(Version comparison data)
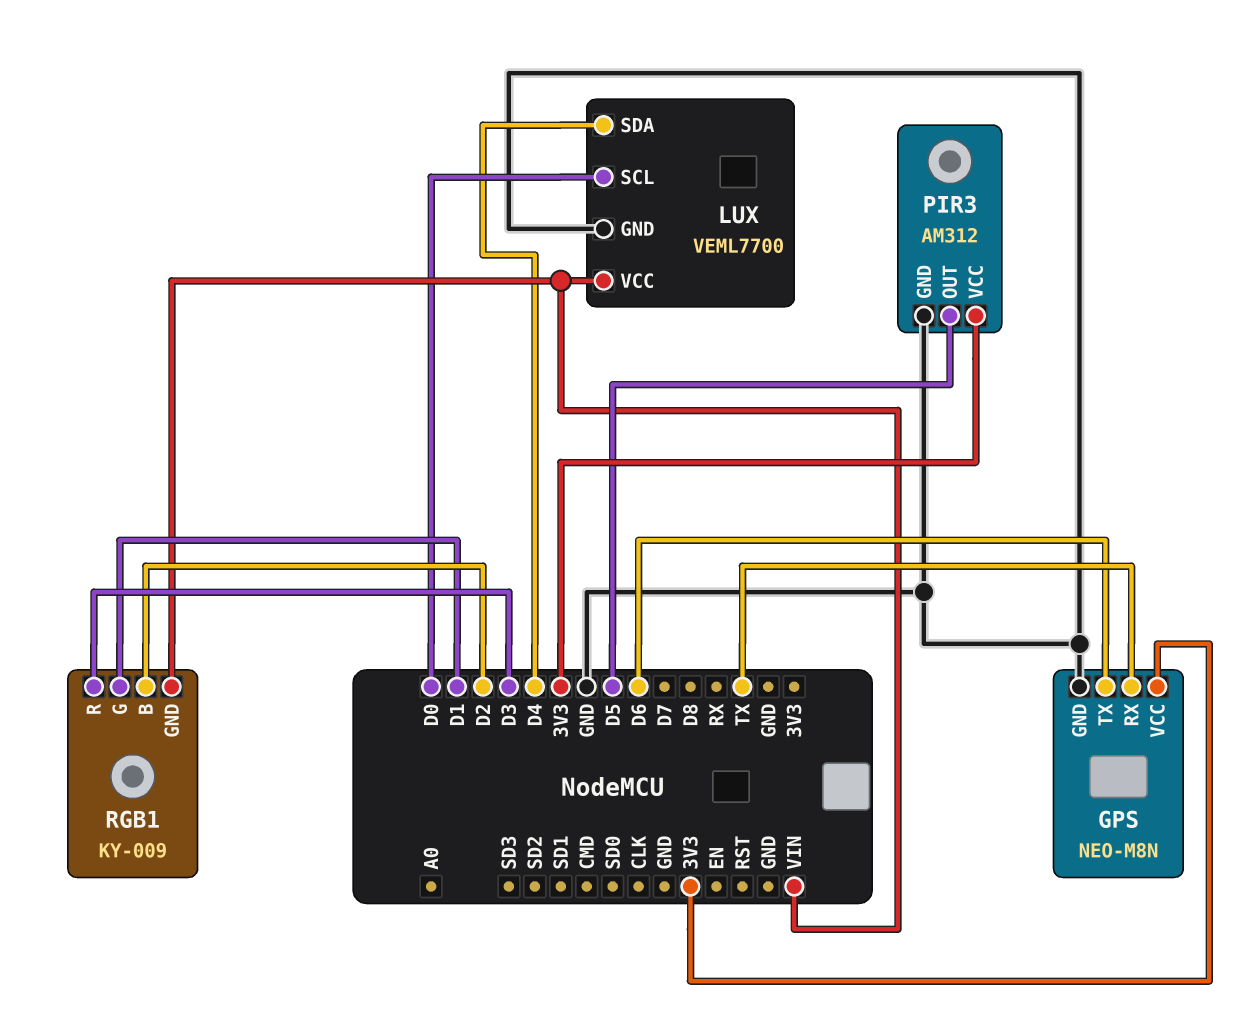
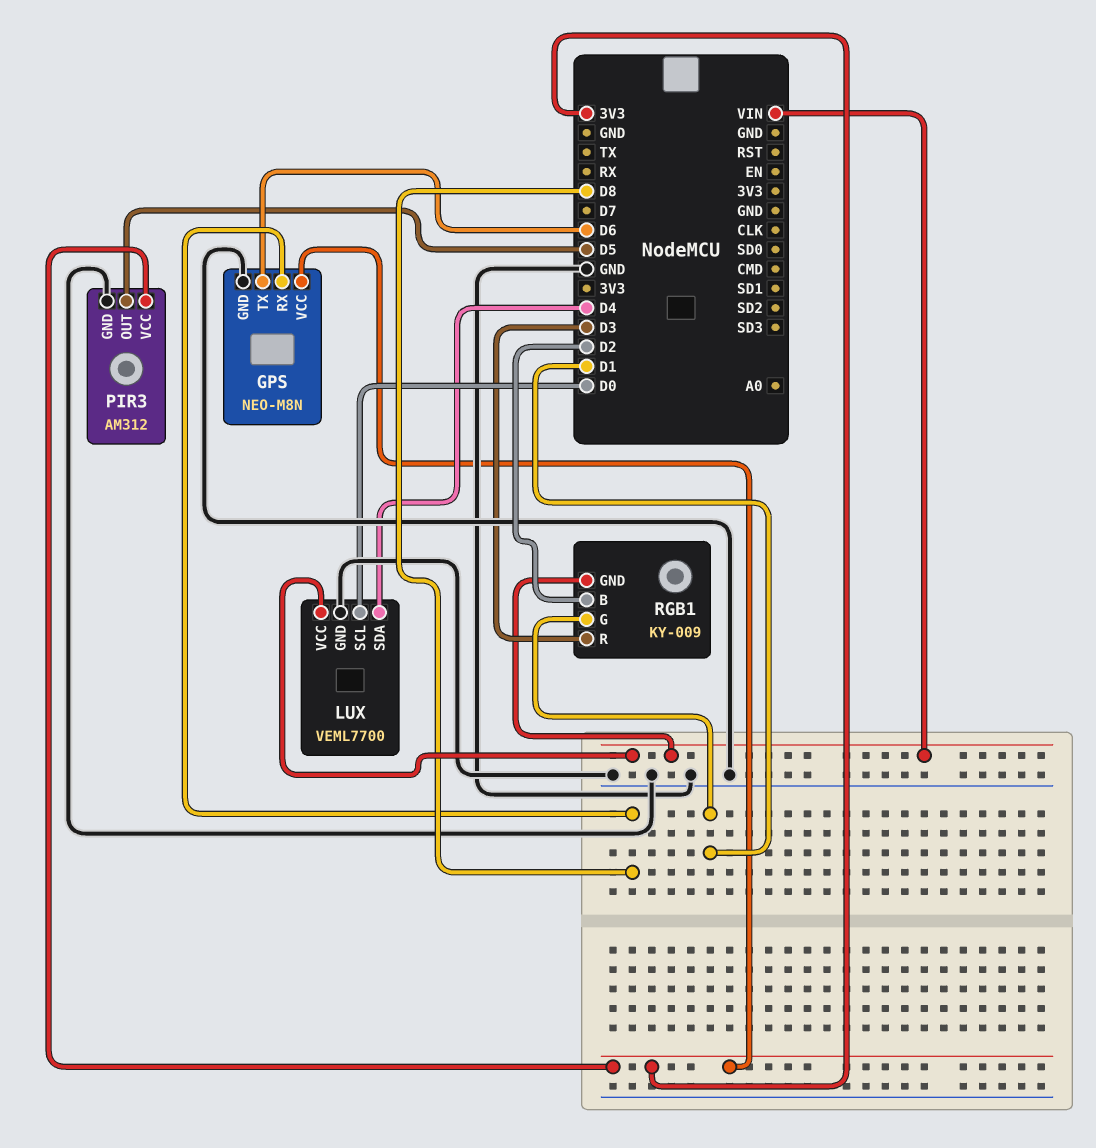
GPS pin RX: TX -> D8

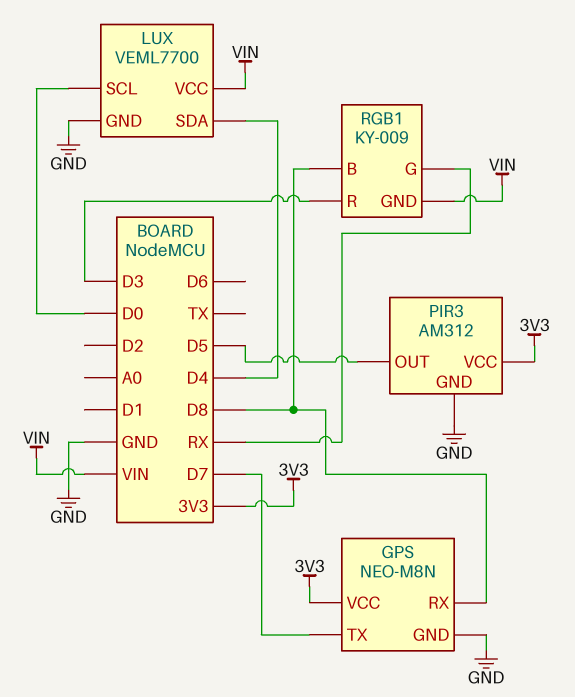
GPS pin TX: D6 -> D7
RGB1 pin B: D2 -> D8
RGB1 pin G: D1 -> RX

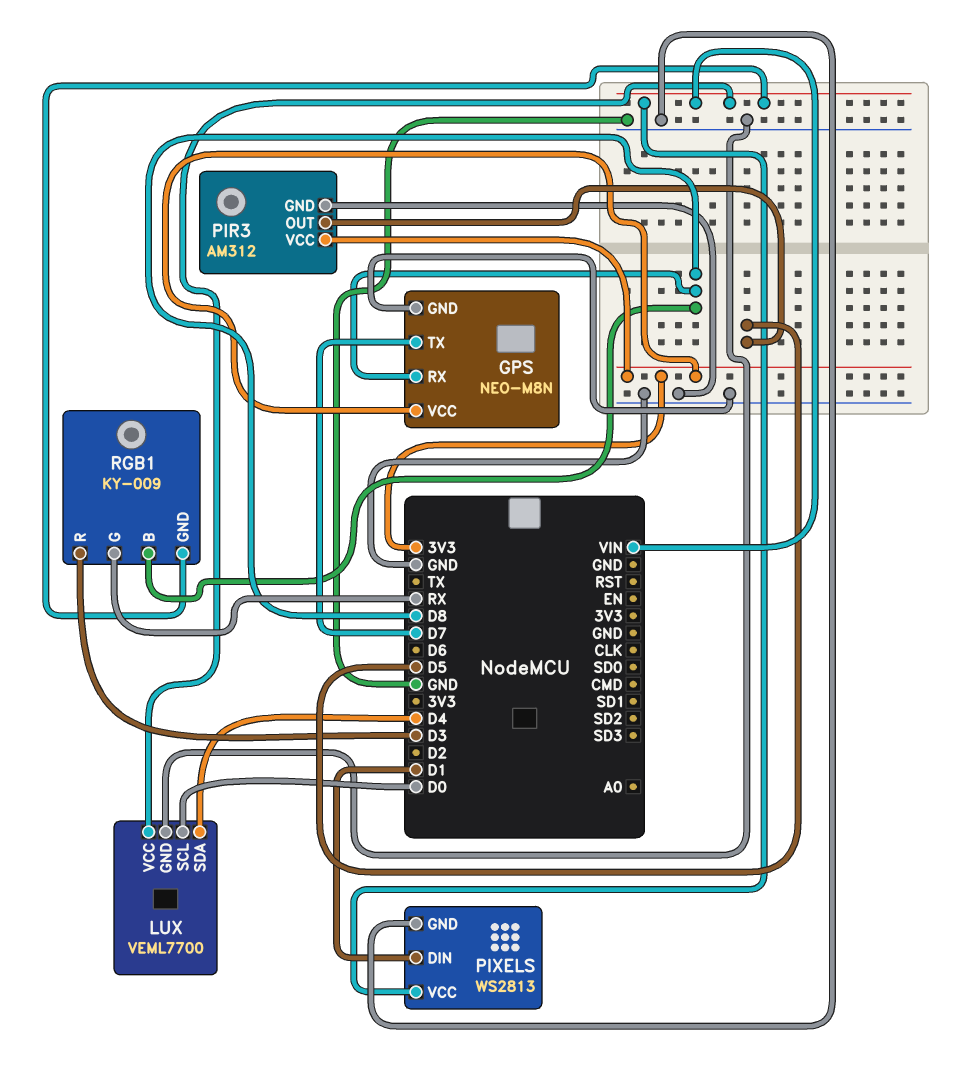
PIXELS: none -> WS2813
PIXELS pin DIN: none -> D1
PIXELS pin GND: none -> GND
PIXELS pin VCC: none -> VIN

Work item →
Each record above is to be copied exactly. Drop the pictures.

Output →
GPS pin RX: TX -> D8

GPS pin TX: D6 -> D7
RGB1 pin B: D2 -> D8
RGB1 pin G: D1 -> RX

PIXELS: none -> WS2813
PIXELS pin DIN: none -> D1
PIXELS pin GND: none -> GND
PIXELS pin VCC: none -> VIN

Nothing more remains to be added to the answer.